* Task details
Every entry, from first to last, is to be written out exactly.

[Stored data]
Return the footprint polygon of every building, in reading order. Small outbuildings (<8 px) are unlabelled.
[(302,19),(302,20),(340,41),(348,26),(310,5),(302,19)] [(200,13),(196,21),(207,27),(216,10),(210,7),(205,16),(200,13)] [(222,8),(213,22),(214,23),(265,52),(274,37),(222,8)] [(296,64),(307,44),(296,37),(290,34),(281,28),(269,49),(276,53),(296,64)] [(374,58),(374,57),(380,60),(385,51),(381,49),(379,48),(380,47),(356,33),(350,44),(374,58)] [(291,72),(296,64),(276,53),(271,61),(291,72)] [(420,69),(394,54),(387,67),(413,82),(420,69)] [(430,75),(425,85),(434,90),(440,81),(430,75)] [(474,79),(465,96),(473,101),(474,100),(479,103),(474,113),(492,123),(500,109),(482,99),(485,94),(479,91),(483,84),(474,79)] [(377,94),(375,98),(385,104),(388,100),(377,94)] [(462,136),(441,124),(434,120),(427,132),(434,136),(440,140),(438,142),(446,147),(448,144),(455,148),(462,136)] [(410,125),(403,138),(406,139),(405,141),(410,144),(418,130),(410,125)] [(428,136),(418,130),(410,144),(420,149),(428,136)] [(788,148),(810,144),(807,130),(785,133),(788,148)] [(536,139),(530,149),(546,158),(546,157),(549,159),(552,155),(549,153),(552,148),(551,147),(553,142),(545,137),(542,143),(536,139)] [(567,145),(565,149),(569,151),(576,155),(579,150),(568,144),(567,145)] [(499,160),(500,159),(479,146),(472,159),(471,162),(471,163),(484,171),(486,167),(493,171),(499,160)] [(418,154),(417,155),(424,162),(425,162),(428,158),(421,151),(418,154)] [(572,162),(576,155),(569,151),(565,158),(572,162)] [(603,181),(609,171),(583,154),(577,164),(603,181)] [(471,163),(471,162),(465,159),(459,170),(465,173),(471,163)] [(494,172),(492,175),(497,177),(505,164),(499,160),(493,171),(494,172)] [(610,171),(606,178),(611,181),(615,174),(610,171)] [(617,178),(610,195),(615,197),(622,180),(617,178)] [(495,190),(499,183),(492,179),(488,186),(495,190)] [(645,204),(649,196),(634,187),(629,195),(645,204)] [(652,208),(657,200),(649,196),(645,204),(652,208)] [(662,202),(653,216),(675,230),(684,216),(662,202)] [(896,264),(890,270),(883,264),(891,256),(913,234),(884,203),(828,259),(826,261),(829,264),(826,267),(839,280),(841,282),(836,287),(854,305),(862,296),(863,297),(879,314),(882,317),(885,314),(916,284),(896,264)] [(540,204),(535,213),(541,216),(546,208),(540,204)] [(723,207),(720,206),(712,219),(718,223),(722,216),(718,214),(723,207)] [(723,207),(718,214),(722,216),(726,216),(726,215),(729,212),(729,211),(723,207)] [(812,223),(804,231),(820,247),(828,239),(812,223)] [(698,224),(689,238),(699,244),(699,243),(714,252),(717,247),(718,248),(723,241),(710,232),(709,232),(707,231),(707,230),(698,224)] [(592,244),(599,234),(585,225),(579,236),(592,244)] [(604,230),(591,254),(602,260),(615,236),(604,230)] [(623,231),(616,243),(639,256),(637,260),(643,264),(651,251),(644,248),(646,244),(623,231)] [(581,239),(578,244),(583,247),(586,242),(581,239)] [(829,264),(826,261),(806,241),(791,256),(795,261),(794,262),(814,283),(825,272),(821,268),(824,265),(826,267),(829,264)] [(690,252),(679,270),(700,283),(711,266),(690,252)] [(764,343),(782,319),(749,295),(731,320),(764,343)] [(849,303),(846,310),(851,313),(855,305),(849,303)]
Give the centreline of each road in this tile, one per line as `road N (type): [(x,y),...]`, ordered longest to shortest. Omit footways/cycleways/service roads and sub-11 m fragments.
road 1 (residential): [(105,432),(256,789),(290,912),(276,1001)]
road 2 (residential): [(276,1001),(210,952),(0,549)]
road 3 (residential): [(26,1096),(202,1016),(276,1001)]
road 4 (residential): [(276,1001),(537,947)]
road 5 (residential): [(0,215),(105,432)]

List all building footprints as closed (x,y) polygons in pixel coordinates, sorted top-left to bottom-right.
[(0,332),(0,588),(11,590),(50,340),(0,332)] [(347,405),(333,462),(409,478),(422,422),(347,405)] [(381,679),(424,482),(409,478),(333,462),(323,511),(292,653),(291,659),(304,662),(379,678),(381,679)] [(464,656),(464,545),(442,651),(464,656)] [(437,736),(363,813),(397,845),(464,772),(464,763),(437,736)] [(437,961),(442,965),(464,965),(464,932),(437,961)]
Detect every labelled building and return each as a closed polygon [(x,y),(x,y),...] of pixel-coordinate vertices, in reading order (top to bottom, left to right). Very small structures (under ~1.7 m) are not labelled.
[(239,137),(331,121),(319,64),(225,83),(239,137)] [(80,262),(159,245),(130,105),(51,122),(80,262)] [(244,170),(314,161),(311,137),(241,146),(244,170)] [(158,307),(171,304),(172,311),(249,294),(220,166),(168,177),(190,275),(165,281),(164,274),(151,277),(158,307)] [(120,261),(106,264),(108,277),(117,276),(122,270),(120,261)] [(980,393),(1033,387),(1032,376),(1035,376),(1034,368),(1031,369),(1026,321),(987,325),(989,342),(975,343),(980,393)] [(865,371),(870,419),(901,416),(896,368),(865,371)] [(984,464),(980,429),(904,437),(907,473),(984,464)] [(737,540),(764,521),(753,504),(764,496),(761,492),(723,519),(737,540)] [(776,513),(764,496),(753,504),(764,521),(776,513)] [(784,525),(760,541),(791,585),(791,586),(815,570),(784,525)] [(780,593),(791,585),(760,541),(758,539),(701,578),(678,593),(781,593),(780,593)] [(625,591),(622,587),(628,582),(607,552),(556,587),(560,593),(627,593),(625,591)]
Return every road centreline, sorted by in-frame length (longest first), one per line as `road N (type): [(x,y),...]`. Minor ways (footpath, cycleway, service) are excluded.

* Answer to this problem
Return the footprint polygon of every building, in reading order. Small outbuildings (<8 px) are unlabelled.
[(302,19),(302,20),(340,41),(348,26),(310,5),(302,19)] [(200,13),(196,21),(207,27),(216,10),(210,7),(205,16),(200,13)] [(222,8),(213,22),(214,23),(265,52),(274,37),(222,8)] [(296,64),(307,44),(296,37),(290,34),(281,28),(269,49),(276,53),(296,64)] [(374,58),(374,57),(380,60),(385,51),(381,49),(379,48),(380,47),(356,33),(350,44),(374,58)] [(291,72),(296,64),(276,53),(271,61),(291,72)] [(420,69),(394,54),(387,67),(413,82),(420,69)] [(430,75),(425,85),(434,90),(440,81),(430,75)] [(474,79),(465,96),(473,101),(474,100),(479,103),(474,113),(492,123),(500,109),(482,99),(485,94),(479,91),(483,84),(474,79)] [(377,94),(375,98),(385,104),(388,100),(377,94)] [(462,136),(441,124),(434,120),(427,132),(434,136),(440,140),(438,142),(446,147),(448,144),(455,148),(462,136)] [(410,125),(403,138),(406,139),(405,141),(410,144),(418,130),(410,125)] [(428,136),(418,130),(410,144),(420,149),(428,136)] [(788,148),(810,144),(807,130),(785,133),(788,148)] [(536,139),(530,149),(546,158),(546,157),(549,159),(552,155),(549,153),(552,148),(551,147),(553,142),(545,137),(542,143),(536,139)] [(567,145),(565,149),(569,151),(576,155),(579,150),(568,144),(567,145)] [(499,160),(500,159),(479,146),(472,159),(471,162),(471,163),(484,171),(486,167),(493,171),(499,160)] [(418,154),(417,155),(424,162),(425,162),(428,158),(421,151),(418,154)] [(572,162),(576,155),(569,151),(565,158),(572,162)] [(603,181),(609,171),(583,154),(577,164),(603,181)] [(471,163),(471,162),(465,159),(459,170),(465,173),(471,163)] [(494,172),(492,175),(497,177),(505,164),(499,160),(493,171),(494,172)] [(610,171),(606,178),(611,181),(615,174),(610,171)] [(617,178),(610,195),(615,197),(622,180),(617,178)] [(495,190),(499,183),(492,179),(488,186),(495,190)] [(645,204),(649,196),(634,187),(629,195),(645,204)] [(652,208),(657,200),(649,196),(645,204),(652,208)] [(662,202),(653,216),(675,230),(684,216),(662,202)] [(896,264),(890,270),(883,264),(891,256),(913,234),(884,203),(828,259),(826,261),(829,264),(826,267),(839,280),(841,282),(836,287),(854,305),(862,296),(863,297),(879,314),(882,317),(885,314),(916,284),(896,264)] [(540,204),(535,213),(541,216),(546,208),(540,204)] [(723,207),(720,206),(712,219),(718,223),(722,216),(718,214),(723,207)] [(723,207),(718,214),(722,216),(726,216),(726,215),(729,212),(729,211),(723,207)] [(812,223),(804,231),(820,247),(828,239),(812,223)] [(698,224),(689,238),(699,244),(699,243),(714,252),(717,247),(718,248),(723,241),(710,232),(709,232),(707,231),(707,230),(698,224)] [(592,244),(599,234),(585,225),(579,236),(592,244)] [(604,230),(591,254),(602,260),(615,236),(604,230)] [(623,231),(616,243),(639,256),(637,260),(643,264),(651,251),(644,248),(646,244),(623,231)] [(581,239),(578,244),(583,247),(586,242),(581,239)] [(829,264),(826,261),(806,241),(791,256),(795,261),(794,262),(814,283),(825,272),(821,268),(824,265),(826,267),(829,264)] [(690,252),(679,270),(700,283),(711,266),(690,252)] [(764,343),(782,319),(749,295),(731,320),(764,343)] [(849,303),(846,310),(851,313),(855,305),(849,303)]
Give the centreline of each road in this tile, one per line as `road N (type): [(x,y),...]`, ordered longest to shortest. Omit footways/cycleways/service roads and sub-11 m fragments.
road 1 (residential): [(105,432),(256,789),(290,912),(276,1001)]
road 2 (residential): [(276,1001),(210,952),(0,549)]
road 3 (residential): [(26,1096),(202,1016),(276,1001)]
road 4 (residential): [(276,1001),(537,947)]
road 5 (residential): [(0,215),(105,432)]

List all building footprints as closed (x,y) polygons in pixel coordinates, sorted top-left to bottom-right.
[(0,332),(0,588),(11,590),(50,340),(0,332)] [(347,405),(333,462),(409,478),(422,422),(347,405)] [(381,679),(424,482),(409,478),(333,462),(323,511),(292,653),(291,659),(304,662),(379,678),(381,679)] [(464,656),(464,545),(442,651),(464,656)] [(437,736),(363,813),(397,845),(464,772),(464,763),(437,736)] [(437,961),(442,965),(464,965),(464,932),(437,961)]
Detect every labelled building and return each as a closed polygon [(x,y),(x,y),...] of pixel-coordinate vertices, in reading order (top to bottom, left to right). Very small structures (under ~1.7 m) are not labelled.
[(239,137),(331,121),(319,64),(225,83),(239,137)] [(80,262),(159,245),(130,105),(51,122),(80,262)] [(244,170),(314,161),(311,137),(241,146),(244,170)] [(158,307),(171,304),(172,311),(249,294),(220,166),(168,177),(190,275),(165,281),(164,274),(151,277),(158,307)] [(120,261),(106,264),(108,277),(117,276),(122,270),(120,261)] [(980,393),(1033,387),(1032,376),(1035,376),(1034,368),(1031,369),(1026,321),(987,325),(989,342),(975,343),(980,393)] [(865,371),(870,419),(901,416),(896,368),(865,371)] [(984,464),(980,429),(904,437),(907,473),(984,464)] [(737,540),(764,521),(753,504),(764,496),(761,492),(723,519),(737,540)] [(776,513),(764,496),(753,504),(764,521),(776,513)] [(784,525),(760,541),(791,585),(791,586),(815,570),(784,525)] [(780,593),(791,585),(760,541),(758,539),(701,578),(678,593),(781,593),(780,593)] [(625,591),(622,587),(628,582),(607,552),(556,587),(560,593),(627,593),(625,591)]
Return every road centreline, sorted by in-frame length (longest first), one per line as `road N (type): [(x,y),...]`. Minor ways (footpath, cycleway, service) are excluded.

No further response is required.